# [WHAT TO DO]
Copy word for word, please, the lines of the entries below running from the one containing "grey slope M5:M7" to the one containing "white cone M1 level 1 -> lime cone M1 level 1", both ends included.

(GIVEN RECORDS Opens)

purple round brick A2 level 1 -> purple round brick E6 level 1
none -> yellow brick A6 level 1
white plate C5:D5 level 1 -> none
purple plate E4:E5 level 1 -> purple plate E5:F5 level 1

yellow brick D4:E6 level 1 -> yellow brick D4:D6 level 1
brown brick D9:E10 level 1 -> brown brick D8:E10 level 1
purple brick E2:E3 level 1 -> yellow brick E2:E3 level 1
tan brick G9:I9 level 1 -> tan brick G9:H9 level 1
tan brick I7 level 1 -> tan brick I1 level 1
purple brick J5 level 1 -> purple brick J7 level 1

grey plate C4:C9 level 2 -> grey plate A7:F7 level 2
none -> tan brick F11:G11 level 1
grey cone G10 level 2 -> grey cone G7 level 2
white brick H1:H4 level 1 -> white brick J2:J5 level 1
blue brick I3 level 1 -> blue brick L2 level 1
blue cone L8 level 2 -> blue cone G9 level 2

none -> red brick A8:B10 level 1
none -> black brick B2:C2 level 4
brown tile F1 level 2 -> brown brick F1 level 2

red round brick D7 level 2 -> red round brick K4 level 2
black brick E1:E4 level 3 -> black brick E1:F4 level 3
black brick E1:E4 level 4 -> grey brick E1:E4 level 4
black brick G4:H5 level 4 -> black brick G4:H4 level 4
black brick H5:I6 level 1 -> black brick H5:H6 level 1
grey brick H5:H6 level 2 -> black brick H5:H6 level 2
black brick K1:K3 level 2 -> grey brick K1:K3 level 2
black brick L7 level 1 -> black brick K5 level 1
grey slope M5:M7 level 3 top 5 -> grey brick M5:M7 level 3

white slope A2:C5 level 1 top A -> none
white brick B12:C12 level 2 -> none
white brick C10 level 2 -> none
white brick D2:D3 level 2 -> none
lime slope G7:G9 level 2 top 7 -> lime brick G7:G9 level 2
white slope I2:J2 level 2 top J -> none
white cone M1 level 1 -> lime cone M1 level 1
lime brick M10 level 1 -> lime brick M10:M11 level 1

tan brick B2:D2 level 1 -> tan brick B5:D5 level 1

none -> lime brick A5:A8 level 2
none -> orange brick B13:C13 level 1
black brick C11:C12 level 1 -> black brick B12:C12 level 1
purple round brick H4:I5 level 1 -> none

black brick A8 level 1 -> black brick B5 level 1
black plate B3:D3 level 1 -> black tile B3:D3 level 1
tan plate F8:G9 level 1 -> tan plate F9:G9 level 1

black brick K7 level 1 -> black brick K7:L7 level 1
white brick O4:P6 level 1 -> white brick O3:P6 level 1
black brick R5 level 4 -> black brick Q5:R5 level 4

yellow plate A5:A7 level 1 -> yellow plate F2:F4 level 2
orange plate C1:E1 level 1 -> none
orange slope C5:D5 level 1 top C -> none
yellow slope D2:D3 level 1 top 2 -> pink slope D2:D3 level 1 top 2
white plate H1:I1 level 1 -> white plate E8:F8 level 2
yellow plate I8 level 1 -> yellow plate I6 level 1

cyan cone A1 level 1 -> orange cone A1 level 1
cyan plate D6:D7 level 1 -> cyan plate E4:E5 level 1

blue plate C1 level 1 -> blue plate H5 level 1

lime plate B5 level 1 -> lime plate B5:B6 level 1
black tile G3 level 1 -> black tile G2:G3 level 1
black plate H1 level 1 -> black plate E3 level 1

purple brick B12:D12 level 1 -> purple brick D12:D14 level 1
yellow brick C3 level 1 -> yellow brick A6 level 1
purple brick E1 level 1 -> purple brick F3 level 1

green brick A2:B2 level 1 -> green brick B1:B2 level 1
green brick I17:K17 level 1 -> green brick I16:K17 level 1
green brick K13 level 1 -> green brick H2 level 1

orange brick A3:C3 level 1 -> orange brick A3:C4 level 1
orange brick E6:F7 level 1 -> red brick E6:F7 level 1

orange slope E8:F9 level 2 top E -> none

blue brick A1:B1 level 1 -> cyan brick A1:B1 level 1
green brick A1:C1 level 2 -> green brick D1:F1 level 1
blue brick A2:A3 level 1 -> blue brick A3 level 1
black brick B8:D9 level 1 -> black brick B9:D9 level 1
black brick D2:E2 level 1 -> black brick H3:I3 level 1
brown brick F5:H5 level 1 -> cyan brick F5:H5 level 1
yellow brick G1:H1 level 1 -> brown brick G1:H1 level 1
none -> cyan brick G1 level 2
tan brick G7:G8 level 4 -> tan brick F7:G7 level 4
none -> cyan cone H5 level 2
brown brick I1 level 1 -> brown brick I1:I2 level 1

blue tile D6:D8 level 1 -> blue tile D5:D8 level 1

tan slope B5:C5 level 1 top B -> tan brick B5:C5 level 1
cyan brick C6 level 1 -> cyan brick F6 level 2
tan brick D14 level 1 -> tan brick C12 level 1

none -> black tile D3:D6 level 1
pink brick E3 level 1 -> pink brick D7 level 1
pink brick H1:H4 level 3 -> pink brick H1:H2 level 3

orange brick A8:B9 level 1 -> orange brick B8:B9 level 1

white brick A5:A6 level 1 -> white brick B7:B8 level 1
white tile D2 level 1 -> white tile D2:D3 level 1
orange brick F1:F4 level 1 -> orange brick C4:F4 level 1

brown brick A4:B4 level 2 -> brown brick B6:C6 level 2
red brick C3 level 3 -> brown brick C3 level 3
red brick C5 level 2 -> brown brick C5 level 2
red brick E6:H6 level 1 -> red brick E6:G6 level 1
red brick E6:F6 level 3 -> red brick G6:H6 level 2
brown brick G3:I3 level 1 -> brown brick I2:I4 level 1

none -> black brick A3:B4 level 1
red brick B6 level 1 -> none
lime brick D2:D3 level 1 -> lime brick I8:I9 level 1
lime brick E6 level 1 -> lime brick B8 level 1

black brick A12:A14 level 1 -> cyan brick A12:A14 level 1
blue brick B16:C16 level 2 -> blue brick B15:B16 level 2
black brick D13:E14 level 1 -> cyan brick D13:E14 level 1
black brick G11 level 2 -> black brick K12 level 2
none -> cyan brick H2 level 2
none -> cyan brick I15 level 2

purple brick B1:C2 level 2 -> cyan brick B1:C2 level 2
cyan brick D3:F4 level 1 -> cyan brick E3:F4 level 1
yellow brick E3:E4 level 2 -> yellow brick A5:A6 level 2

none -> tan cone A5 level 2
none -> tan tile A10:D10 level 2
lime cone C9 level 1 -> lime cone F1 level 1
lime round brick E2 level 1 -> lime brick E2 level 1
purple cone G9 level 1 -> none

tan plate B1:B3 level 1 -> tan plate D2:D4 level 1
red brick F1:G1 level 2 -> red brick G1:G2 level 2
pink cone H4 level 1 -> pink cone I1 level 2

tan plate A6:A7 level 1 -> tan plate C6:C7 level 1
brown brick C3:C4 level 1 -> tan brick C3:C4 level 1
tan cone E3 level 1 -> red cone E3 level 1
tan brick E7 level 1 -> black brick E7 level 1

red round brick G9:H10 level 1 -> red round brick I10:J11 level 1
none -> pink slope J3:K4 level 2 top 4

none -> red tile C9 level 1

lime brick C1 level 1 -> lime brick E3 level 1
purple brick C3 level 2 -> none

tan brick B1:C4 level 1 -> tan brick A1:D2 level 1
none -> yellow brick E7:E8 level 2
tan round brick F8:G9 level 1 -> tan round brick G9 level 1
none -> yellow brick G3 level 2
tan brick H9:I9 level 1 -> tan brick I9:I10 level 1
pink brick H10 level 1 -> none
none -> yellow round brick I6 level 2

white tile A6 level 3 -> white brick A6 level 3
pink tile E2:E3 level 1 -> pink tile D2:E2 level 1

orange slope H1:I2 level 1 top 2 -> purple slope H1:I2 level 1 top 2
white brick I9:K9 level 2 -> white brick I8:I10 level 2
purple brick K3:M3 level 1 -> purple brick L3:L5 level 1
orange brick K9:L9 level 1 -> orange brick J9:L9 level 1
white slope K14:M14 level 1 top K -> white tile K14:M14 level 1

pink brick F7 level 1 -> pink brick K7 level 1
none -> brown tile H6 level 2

(GIVEN RECORDS Closes)

# [RESULT OF THIS EXERCISE]
grey slope M5:M7 level 3 top 5 -> grey brick M5:M7 level 3

white slope A2:C5 level 1 top A -> none
white brick B12:C12 level 2 -> none
white brick C10 level 2 -> none
white brick D2:D3 level 2 -> none
lime slope G7:G9 level 2 top 7 -> lime brick G7:G9 level 2
white slope I2:J2 level 2 top J -> none
white cone M1 level 1 -> lime cone M1 level 1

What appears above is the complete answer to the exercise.